## Data for analysis
^^^^

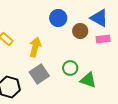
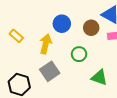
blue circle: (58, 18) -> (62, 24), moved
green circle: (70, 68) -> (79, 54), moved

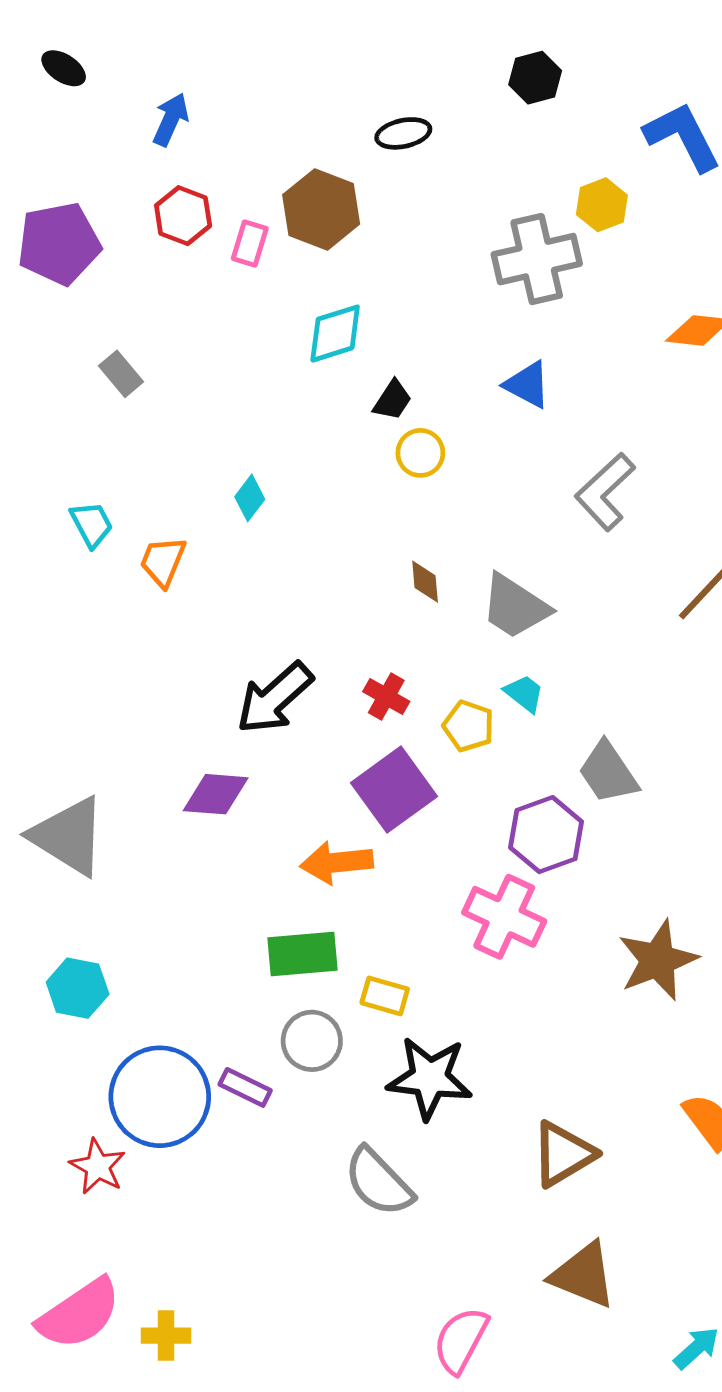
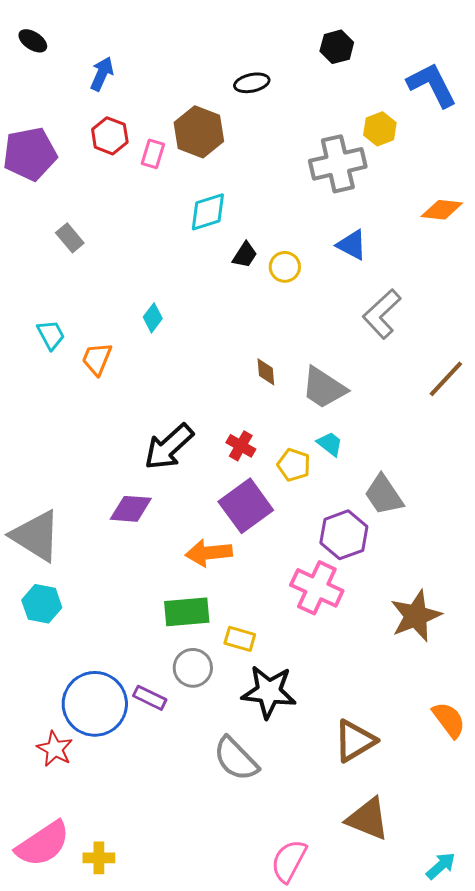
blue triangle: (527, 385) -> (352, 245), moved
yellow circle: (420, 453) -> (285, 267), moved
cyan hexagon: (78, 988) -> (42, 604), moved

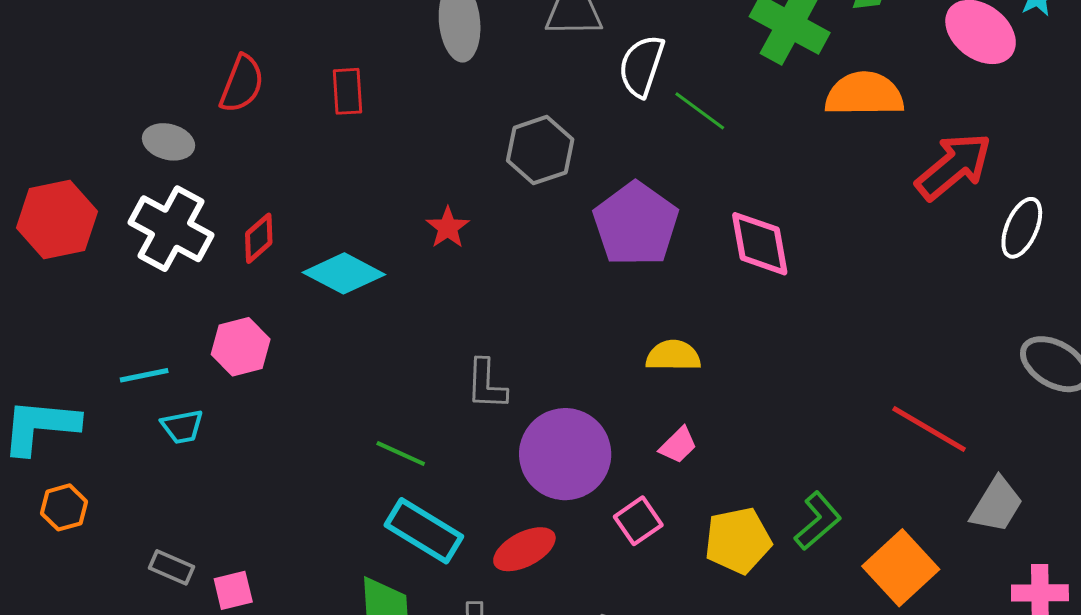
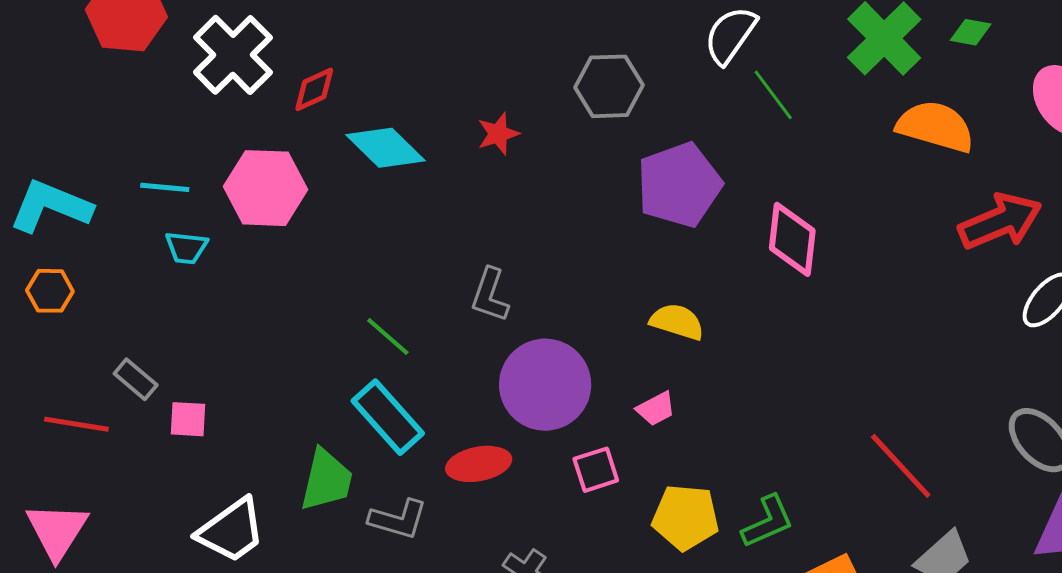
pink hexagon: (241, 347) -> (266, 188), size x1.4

^^^^

## Activity
All that is required is the lines from the line containing "cyan hexagon: (78, 988) -> (42, 604), moved" through the end of the records above, copied exactly, and none of the pictures.

## Output below
cyan hexagon: (78, 988) -> (42, 604), moved

pink hexagon: (241, 347) -> (266, 188), size x1.4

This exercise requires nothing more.